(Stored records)
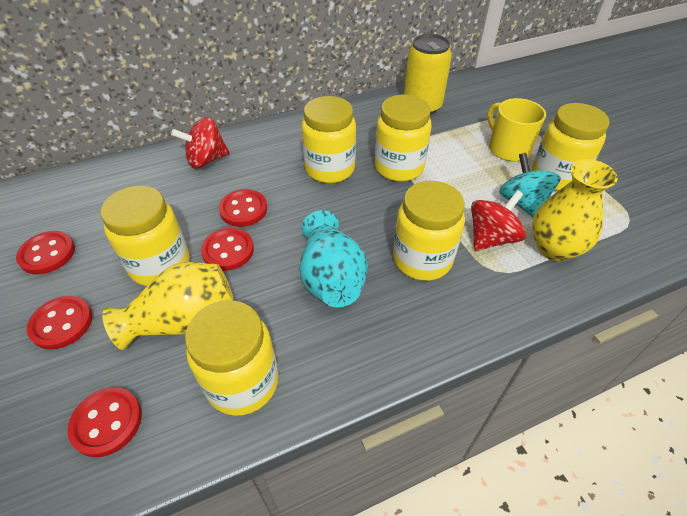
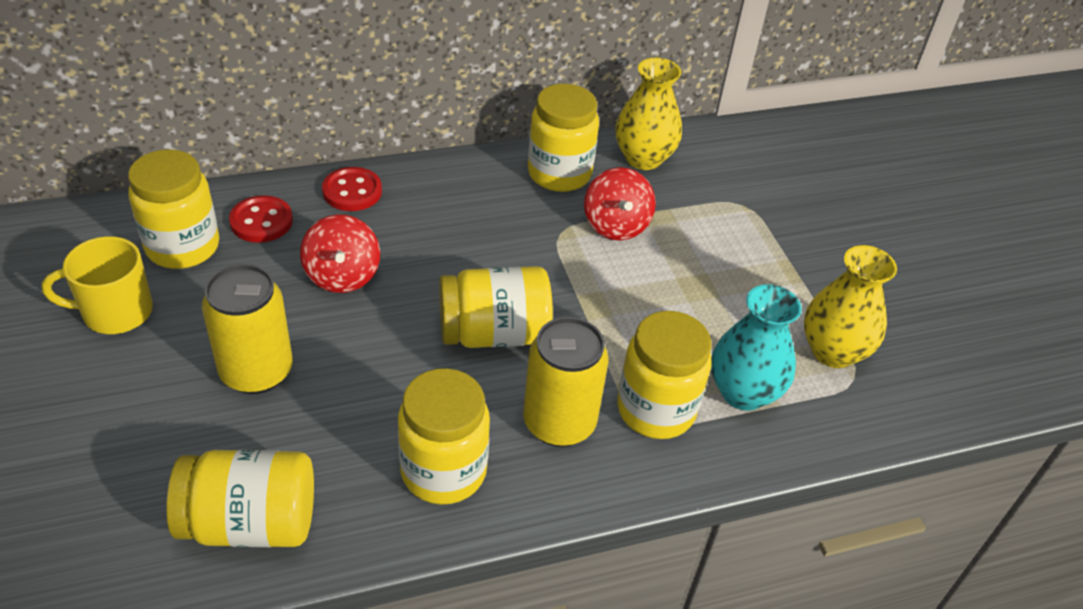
red button: 5 -> 2
turquoise spinning top: 1 -> 0
yellow can: 1 -> 2

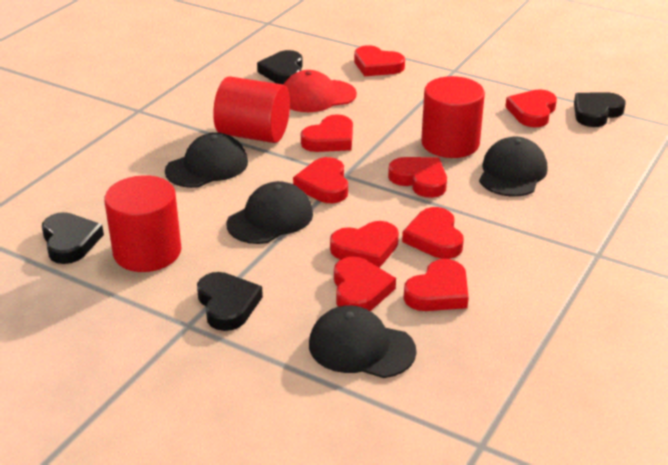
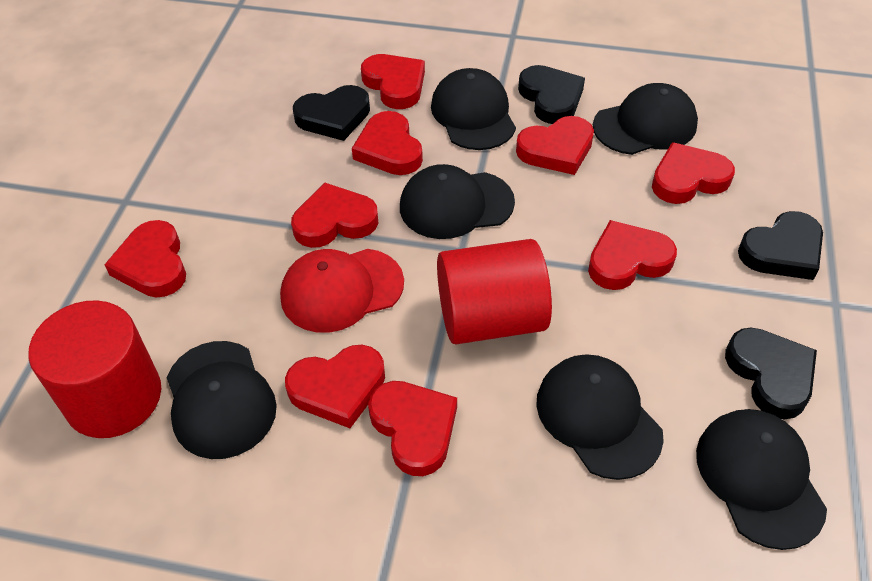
black cap: 4 -> 6
red cylinder: 3 -> 2

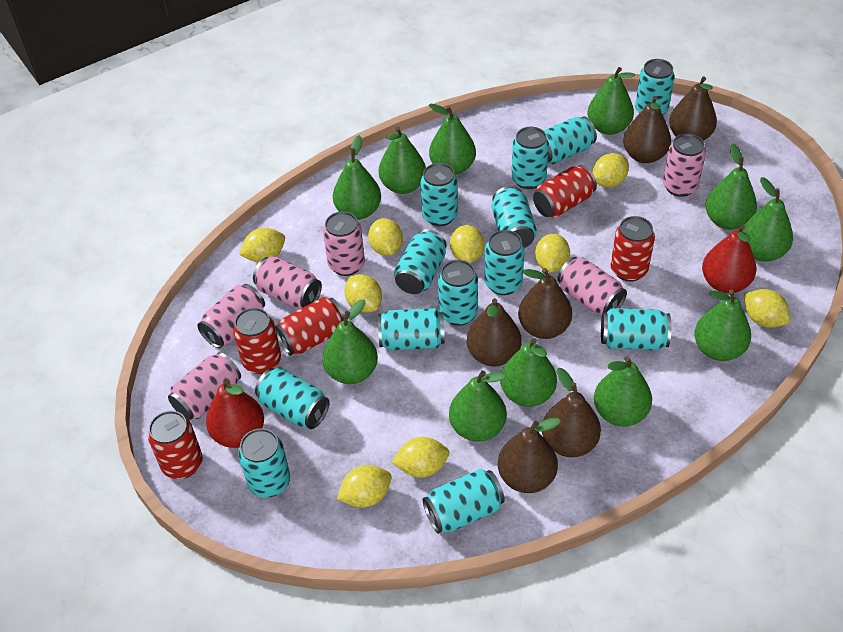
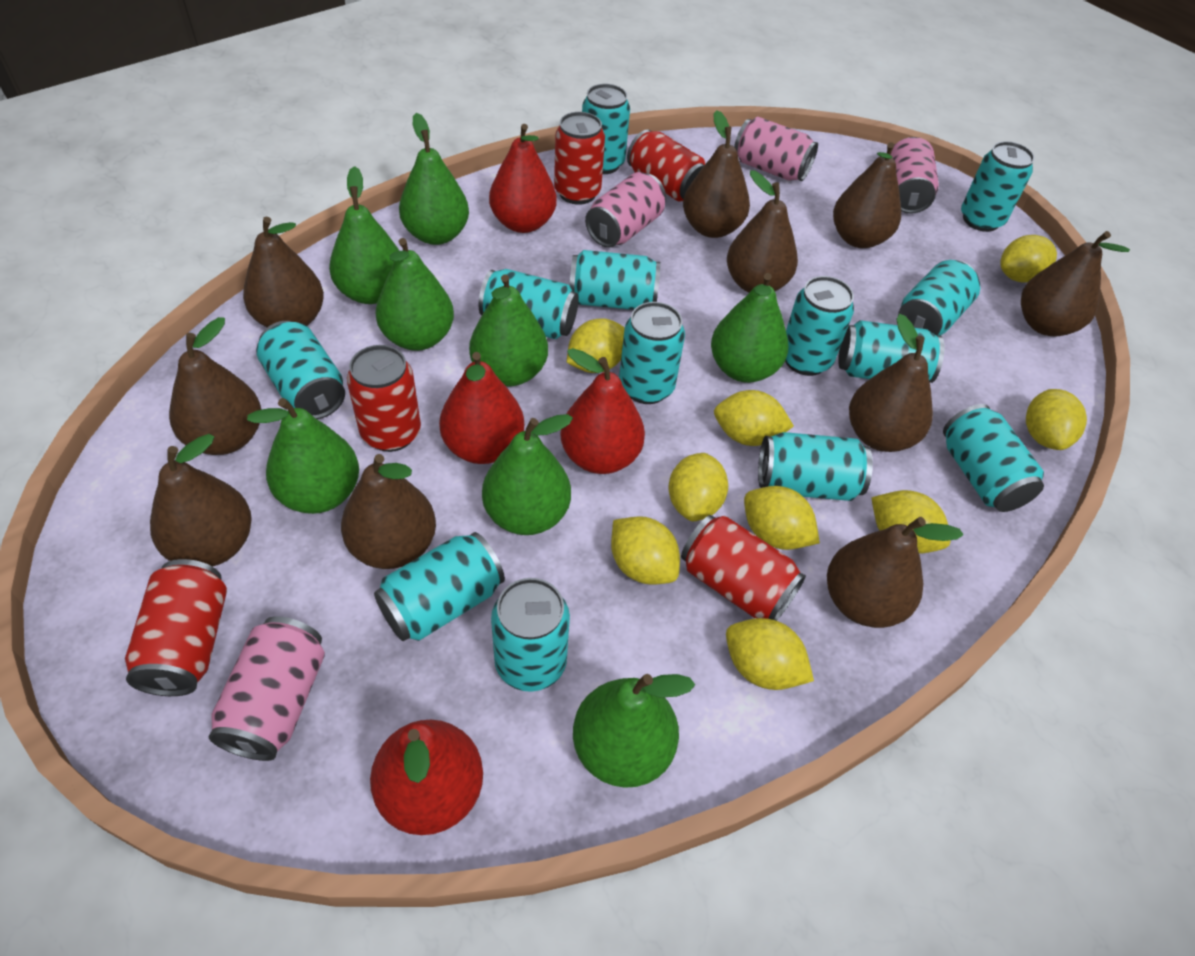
brown pear: 6 -> 10
green pear: 11 -> 8
pink can: 6 -> 4
red pear: 2 -> 4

**Task to carry out**:
Note every line above where the string "pear" shows up, and copy those lines.

**Solved exercise**:
brown pear: 6 -> 10
green pear: 11 -> 8
red pear: 2 -> 4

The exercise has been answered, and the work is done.